BEGIN

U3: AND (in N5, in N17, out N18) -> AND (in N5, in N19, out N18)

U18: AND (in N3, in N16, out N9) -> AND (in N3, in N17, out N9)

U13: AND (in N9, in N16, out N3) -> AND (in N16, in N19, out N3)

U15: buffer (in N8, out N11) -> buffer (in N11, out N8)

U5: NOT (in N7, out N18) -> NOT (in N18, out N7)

END

WORK TASK: Print all the lines exactly as they occur in the listing.

WRITTEN SOLUTION:
U3: AND (in N5, in N17, out N18) -> AND (in N5, in N19, out N18)

U18: AND (in N3, in N16, out N9) -> AND (in N3, in N17, out N9)

U13: AND (in N9, in N16, out N3) -> AND (in N16, in N19, out N3)

U15: buffer (in N8, out N11) -> buffer (in N11, out N8)

U5: NOT (in N7, out N18) -> NOT (in N18, out N7)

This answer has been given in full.